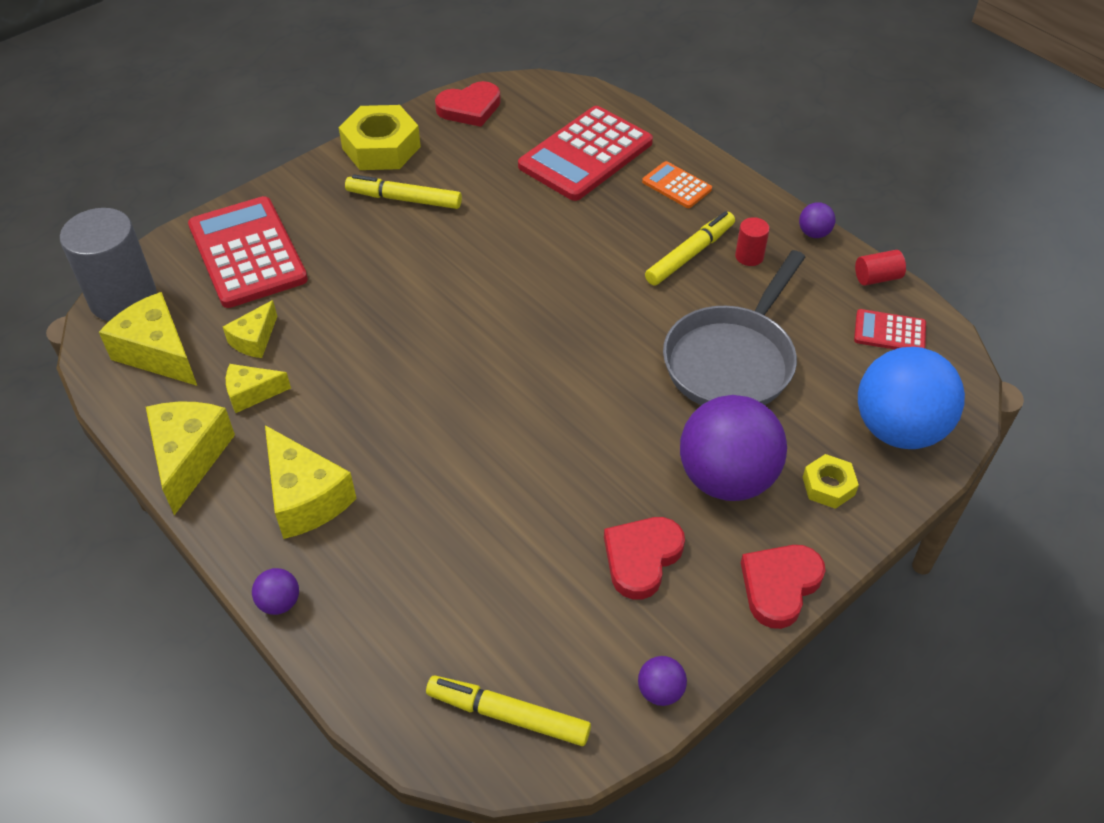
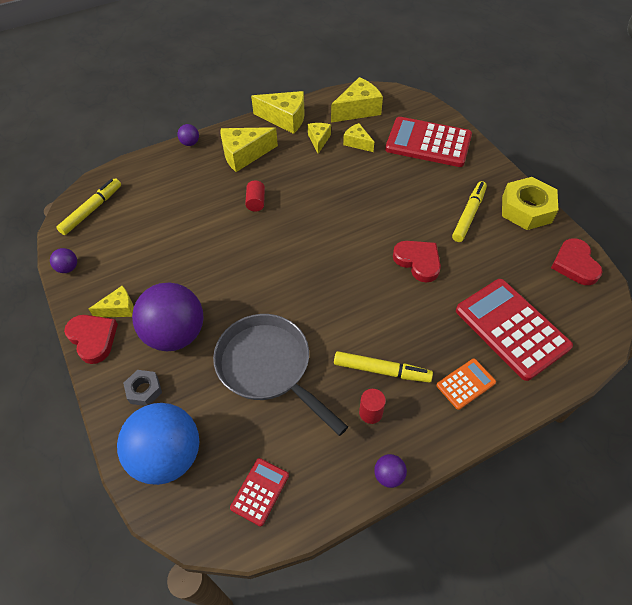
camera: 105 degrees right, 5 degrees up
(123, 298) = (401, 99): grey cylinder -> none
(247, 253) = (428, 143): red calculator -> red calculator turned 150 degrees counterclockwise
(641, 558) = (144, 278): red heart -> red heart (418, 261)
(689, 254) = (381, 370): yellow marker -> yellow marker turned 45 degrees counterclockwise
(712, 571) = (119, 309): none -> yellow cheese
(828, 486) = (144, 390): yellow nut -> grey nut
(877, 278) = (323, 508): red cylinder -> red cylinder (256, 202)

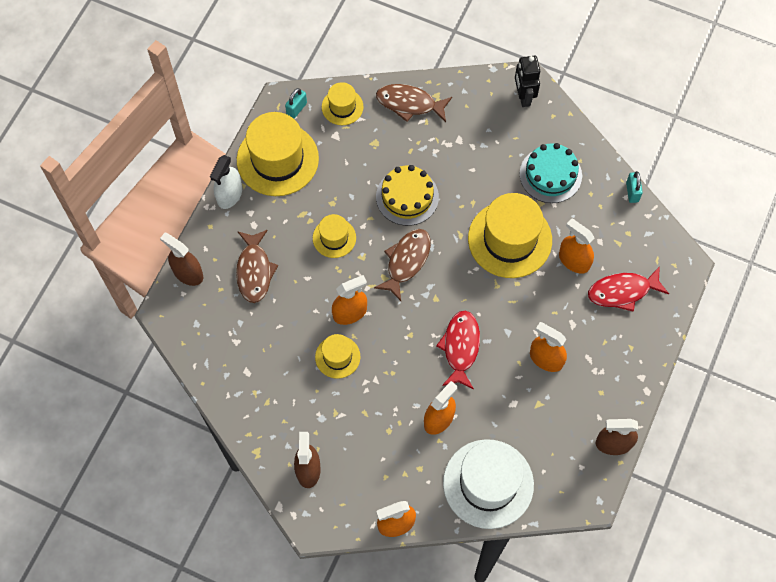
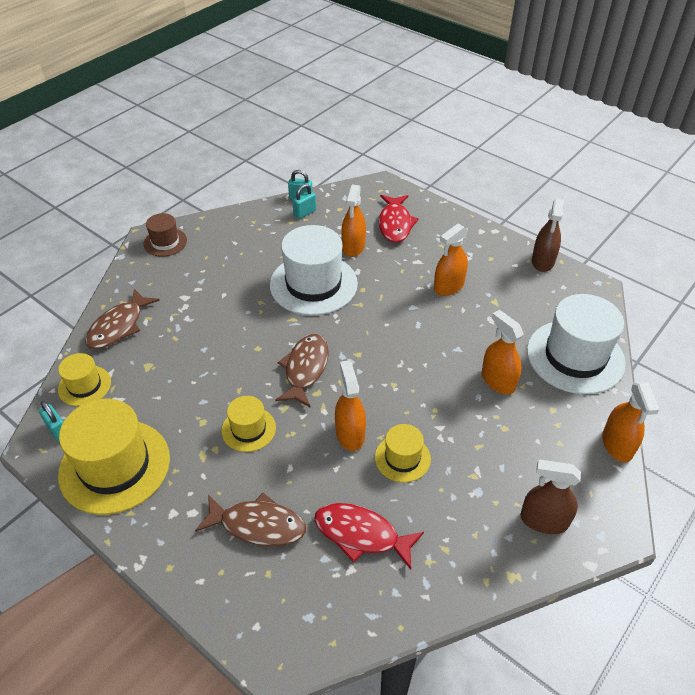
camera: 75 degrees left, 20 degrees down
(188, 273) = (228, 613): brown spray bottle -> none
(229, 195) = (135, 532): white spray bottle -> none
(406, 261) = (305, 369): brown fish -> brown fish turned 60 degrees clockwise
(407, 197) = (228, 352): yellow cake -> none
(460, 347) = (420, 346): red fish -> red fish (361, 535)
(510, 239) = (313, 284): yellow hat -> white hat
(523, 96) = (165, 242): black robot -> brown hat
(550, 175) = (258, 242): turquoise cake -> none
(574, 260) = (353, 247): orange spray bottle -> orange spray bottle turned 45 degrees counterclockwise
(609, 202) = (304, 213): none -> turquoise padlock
==
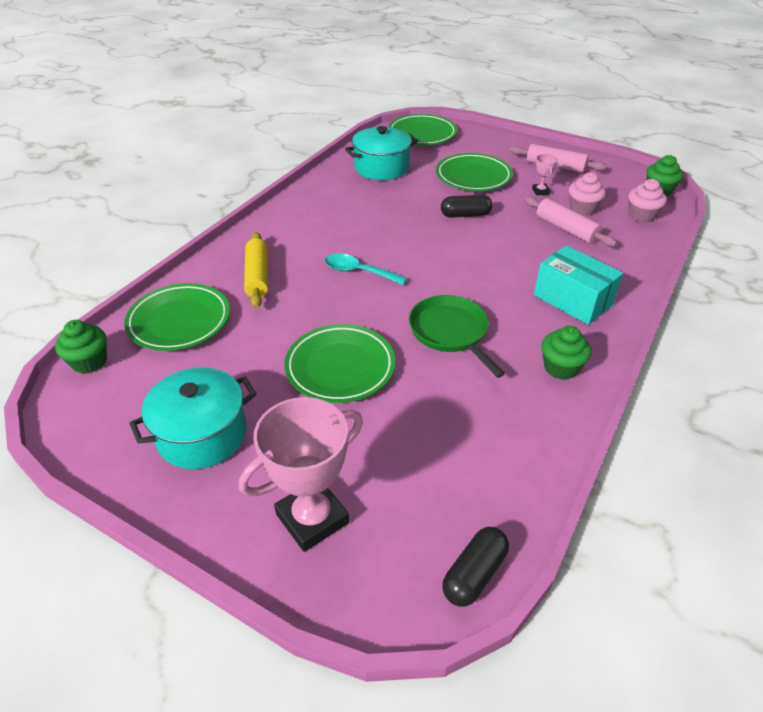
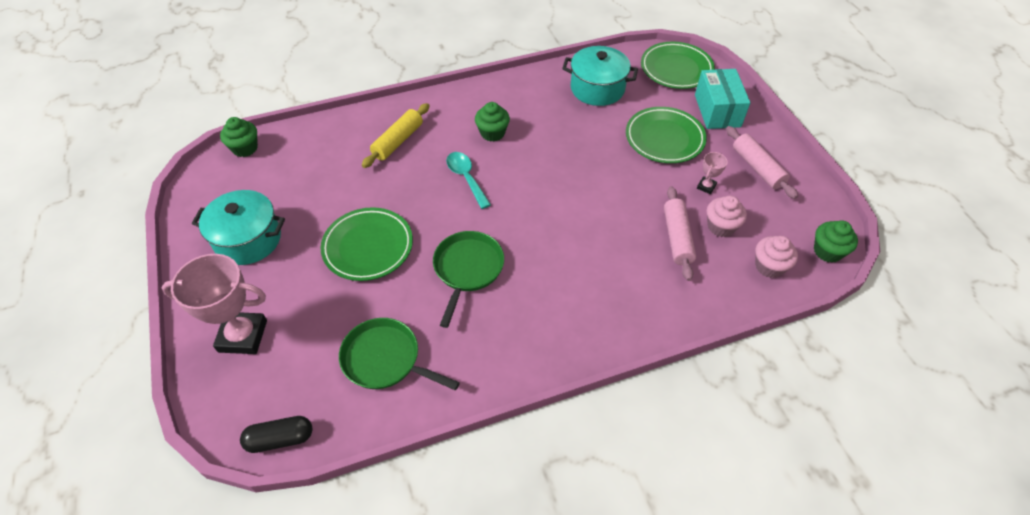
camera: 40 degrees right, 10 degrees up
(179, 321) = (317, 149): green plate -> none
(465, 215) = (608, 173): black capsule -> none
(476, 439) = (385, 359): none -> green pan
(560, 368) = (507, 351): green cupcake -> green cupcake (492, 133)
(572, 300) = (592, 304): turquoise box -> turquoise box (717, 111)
--
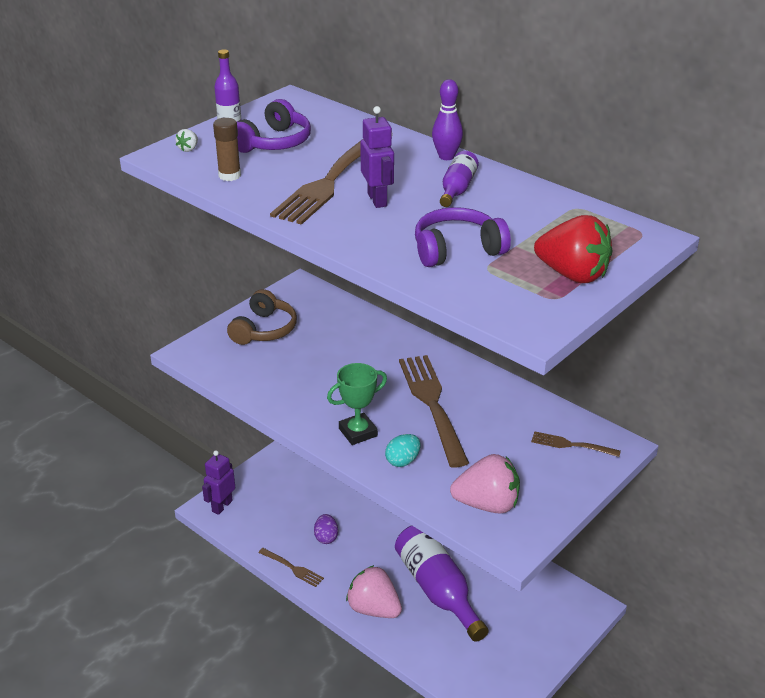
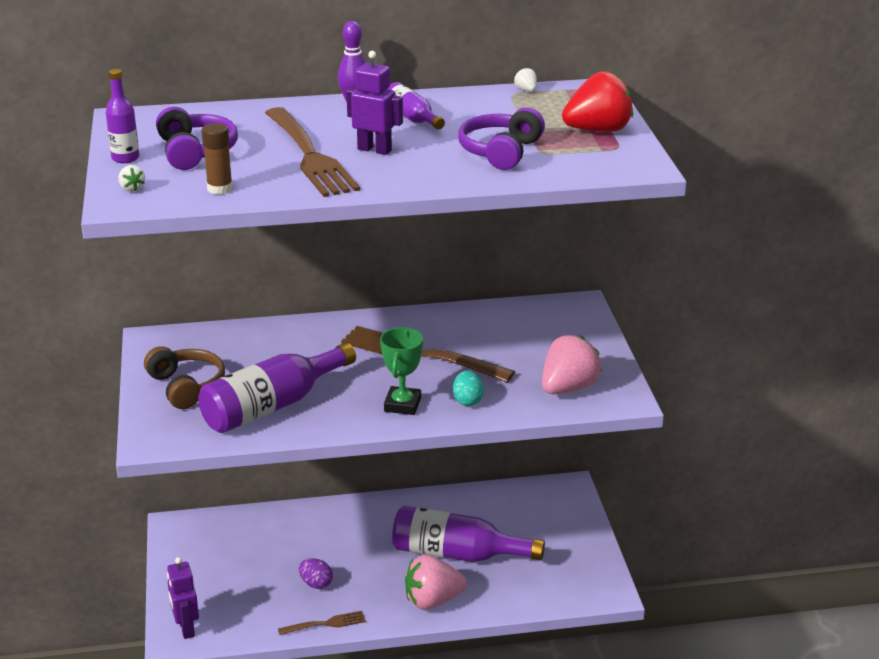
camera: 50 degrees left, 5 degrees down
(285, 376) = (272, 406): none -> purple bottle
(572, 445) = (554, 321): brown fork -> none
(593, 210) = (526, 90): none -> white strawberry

Task goal:
In the records above, find the line with "(247, 253) = (428, 143): red" and the line with "(609, 202) = (304, 213): none". Write out exactly those lines and every one between, with no pictures and no other lines.

Your response:
(247, 253) = (428, 143): red calculator -> red calculator turned 150 degrees counterclockwise
(641, 558) = (144, 278): red heart -> red heart (418, 261)
(689, 254) = (381, 370): yellow marker -> yellow marker turned 45 degrees counterclockwise
(712, 571) = (119, 309): none -> yellow cheese
(828, 486) = (144, 390): yellow nut -> grey nut
(877, 278) = (323, 508): red cylinder -> red cylinder (256, 202)

camera: 75 degrees left, 20 degrees down
(188, 273) = (228, 613): brown spray bottle -> none
(229, 195) = (135, 532): white spray bottle -> none
(406, 261) = (305, 369): brown fish -> brown fish turned 60 degrees clockwise
(407, 197) = (228, 352): yellow cake -> none
(460, 347) = (420, 346): red fish -> red fish (361, 535)
(510, 239) = (313, 284): yellow hat -> white hat
(523, 96) = (165, 242): black robot -> brown hat
(550, 175) = (258, 242): turquoise cake -> none
(574, 260) = (353, 247): orange spray bottle -> orange spray bottle turned 45 degrees counterclockwise
(609, 202) = (304, 213): none -> turquoise padlock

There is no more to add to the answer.